# PROMPT
Leave the pictures out and give every entry again exactly.

Itemized modification records
━━━━━━━━

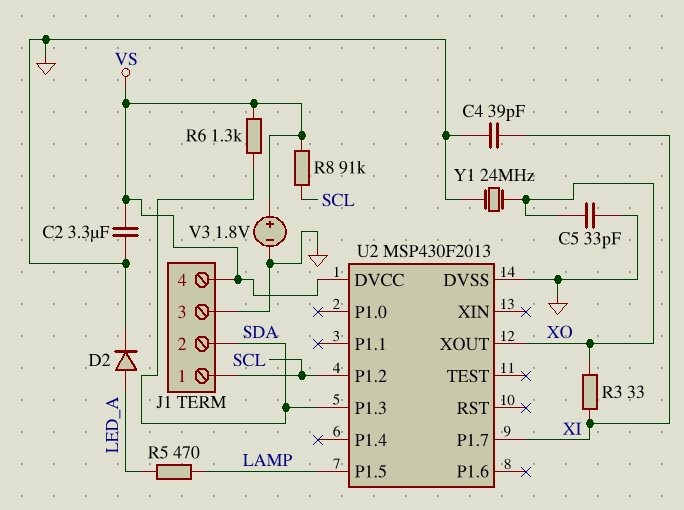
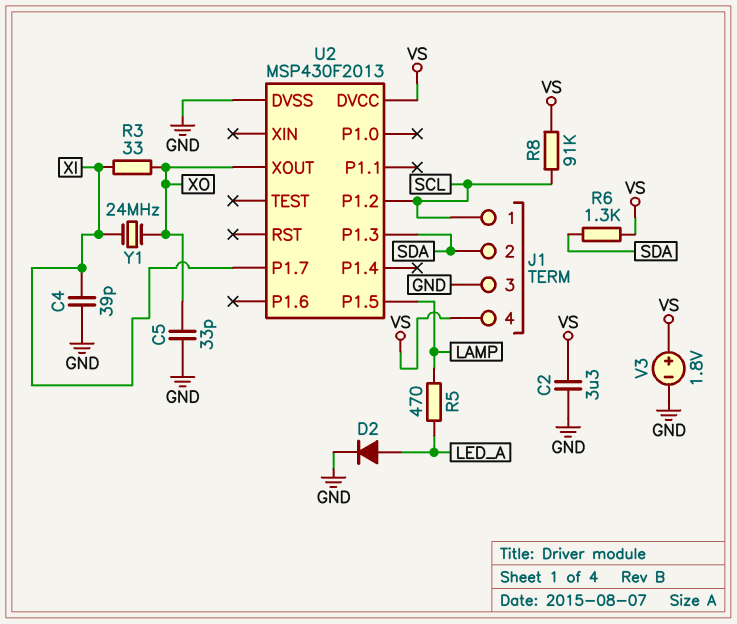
Y1: 24MHz (GND, XO) -> 24MHz (XI, XO)

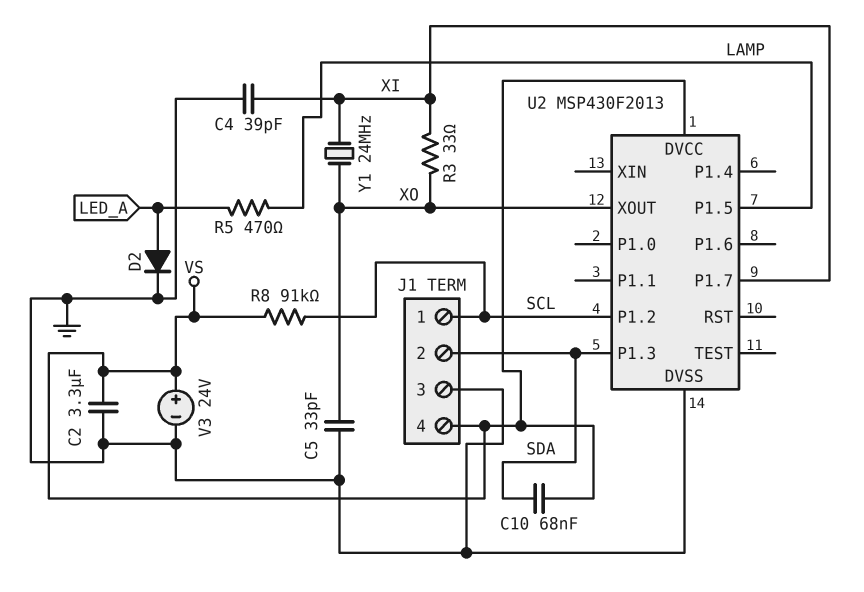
C10: none -> 68nF (SDA, VS)
R6: 1.3k (SDA, VS) -> none
V3: 1.8V (plus VS, minus GND) -> 24V (plus VS, minus GND)

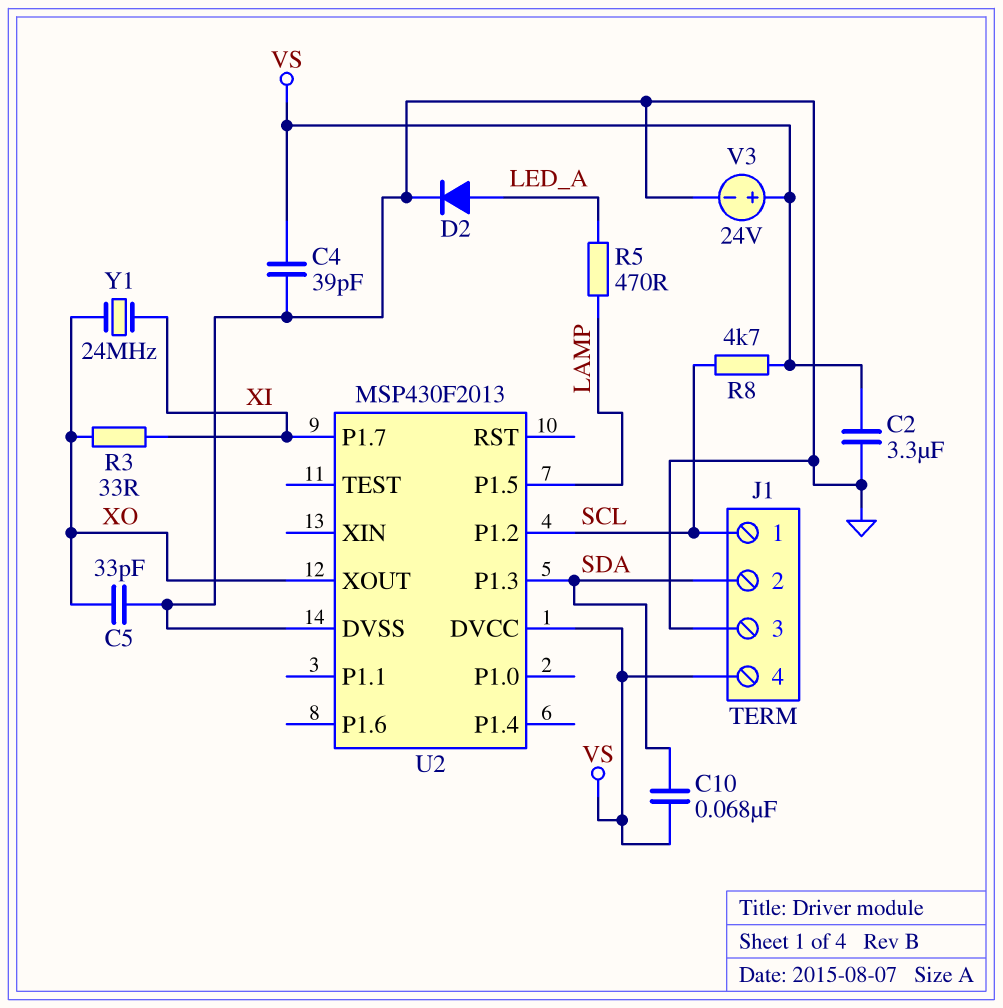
C4: 39pF (GND, XI) -> 39pF (GND, VS)
R8: 91k (SCL, VS) -> 4.7k (SCL, VS)

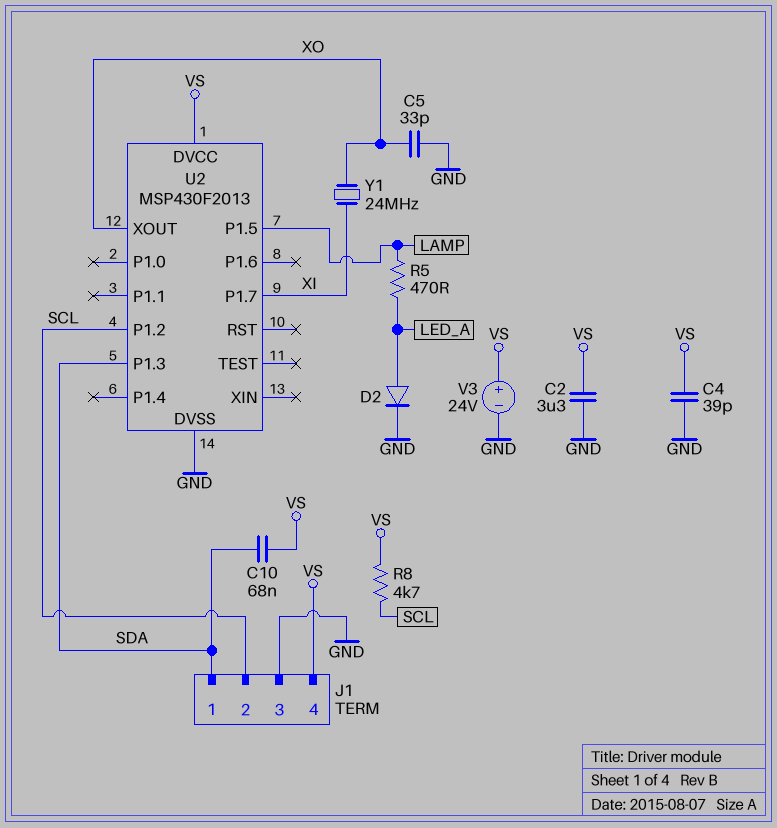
J1 pin 1: SCL -> SDA
J1 pin 2: SDA -> SCL
R3: 33 (XI, XO) -> none

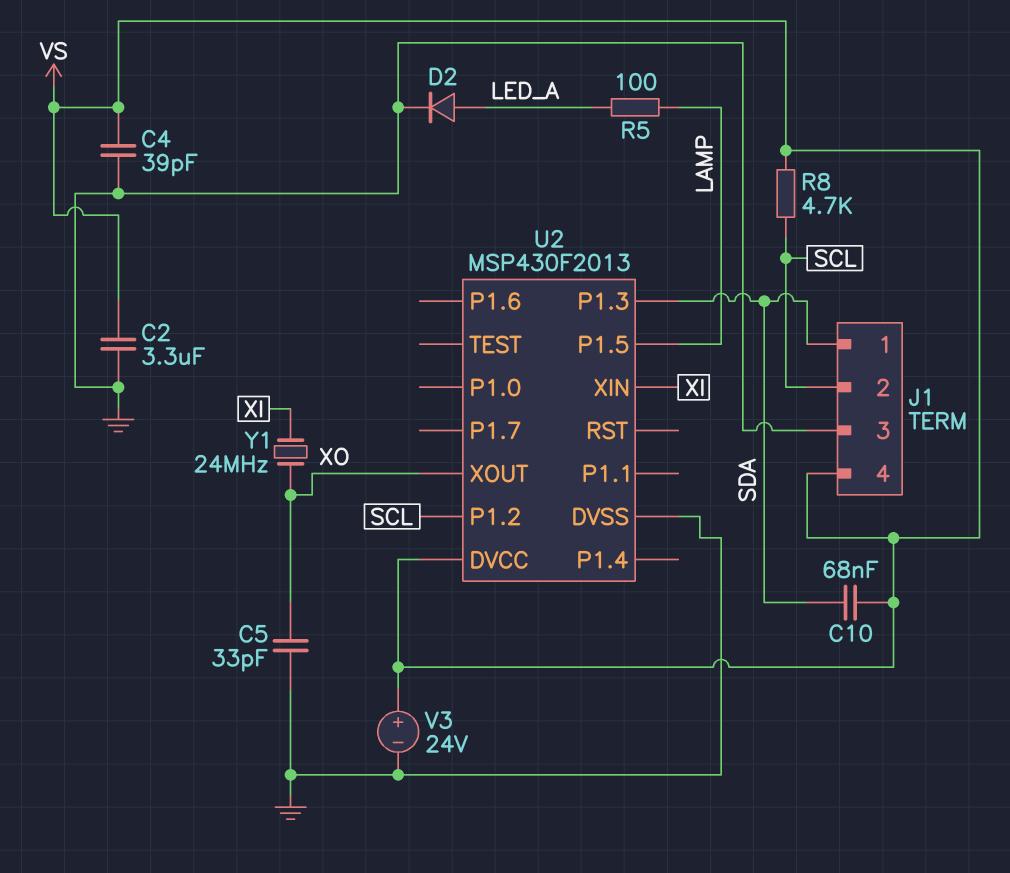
R5: 470 (LAMP, LED_A) -> 100 (LAMP, LED_A)
U2 pin P1.7: XI -> none
U2 pin XIN: none -> XI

━━━━━━━━

# EXERCISE OUTPUT
Y1: 24MHz (GND, XO) -> 24MHz (XI, XO)

C10: none -> 68nF (SDA, VS)
R6: 1.3k (SDA, VS) -> none
V3: 1.8V (plus VS, minus GND) -> 24V (plus VS, minus GND)

C4: 39pF (GND, XI) -> 39pF (GND, VS)
R8: 91k (SCL, VS) -> 4.7k (SCL, VS)

J1 pin 1: SCL -> SDA
J1 pin 2: SDA -> SCL
R3: 33 (XI, XO) -> none

R5: 470 (LAMP, LED_A) -> 100 (LAMP, LED_A)
U2 pin P1.7: XI -> none
U2 pin XIN: none -> XI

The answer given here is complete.